BRIEF: Extract precisely the lines of the entries below, from the first line through the line containing "Profile: [139,451,164,476] ->".

ENTRIES SHOWN:
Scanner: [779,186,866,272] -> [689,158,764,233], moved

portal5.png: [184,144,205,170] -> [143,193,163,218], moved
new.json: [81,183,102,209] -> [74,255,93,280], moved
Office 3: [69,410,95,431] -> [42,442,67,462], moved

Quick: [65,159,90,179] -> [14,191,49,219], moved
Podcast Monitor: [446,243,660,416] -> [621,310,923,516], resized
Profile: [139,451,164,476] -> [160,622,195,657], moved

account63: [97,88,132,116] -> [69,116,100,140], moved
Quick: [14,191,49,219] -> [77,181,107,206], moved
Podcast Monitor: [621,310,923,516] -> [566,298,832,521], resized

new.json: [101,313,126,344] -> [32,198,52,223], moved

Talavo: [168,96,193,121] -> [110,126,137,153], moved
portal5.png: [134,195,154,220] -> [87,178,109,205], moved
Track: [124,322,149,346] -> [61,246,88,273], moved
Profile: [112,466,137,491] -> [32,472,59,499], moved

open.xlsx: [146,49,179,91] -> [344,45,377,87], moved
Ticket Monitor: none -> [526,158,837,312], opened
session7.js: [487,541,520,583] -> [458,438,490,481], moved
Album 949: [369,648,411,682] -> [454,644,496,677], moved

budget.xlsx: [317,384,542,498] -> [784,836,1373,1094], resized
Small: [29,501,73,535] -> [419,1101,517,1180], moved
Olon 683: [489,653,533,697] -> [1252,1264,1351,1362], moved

ANSWER BOX:
Scanner: [779,186,866,272] -> [689,158,764,233], moved

portal5.png: [184,144,205,170] -> [143,193,163,218], moved
new.json: [81,183,102,209] -> [74,255,93,280], moved
Office 3: [69,410,95,431] -> [42,442,67,462], moved

Quick: [65,159,90,179] -> [14,191,49,219], moved
Podcast Monitor: [446,243,660,416] -> [621,310,923,516], resized
Profile: [139,451,164,476] -> [160,622,195,657], moved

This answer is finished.